§ Exercise details
Repeat everything in the data exactly except images.

*** Source records Section Begins ***

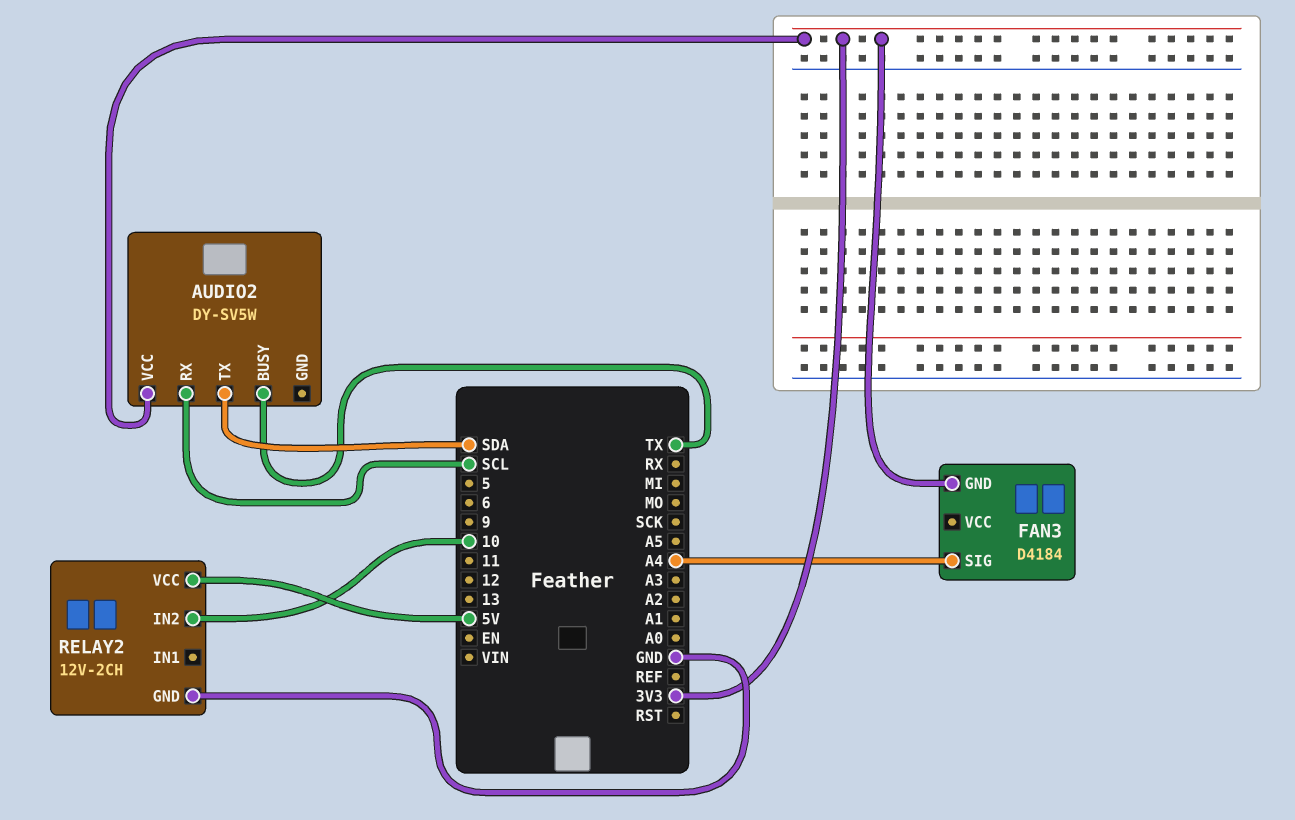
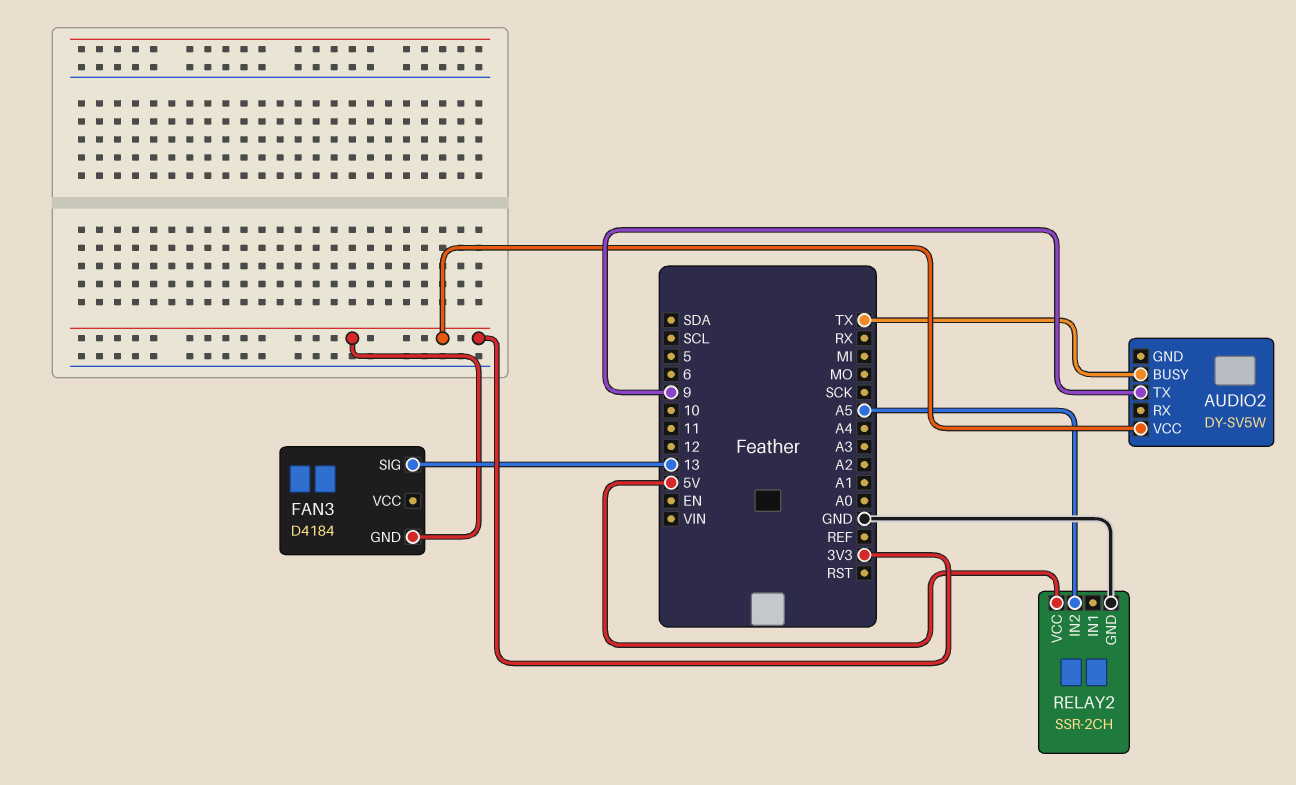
AUDIO2 pin RX: SCL -> none
AUDIO2 pin TX: SDA -> 9
FAN3 pin SIG: A4 -> 13
RELAY2: 12V-2CH -> SSR-2CH
RELAY2 pin IN2: 10 -> A5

*** Source records Section Ends ***

§ Output
AUDIO2 pin RX: SCL -> none
AUDIO2 pin TX: SDA -> 9
FAN3 pin SIG: A4 -> 13
RELAY2: 12V-2CH -> SSR-2CH
RELAY2 pin IN2: 10 -> A5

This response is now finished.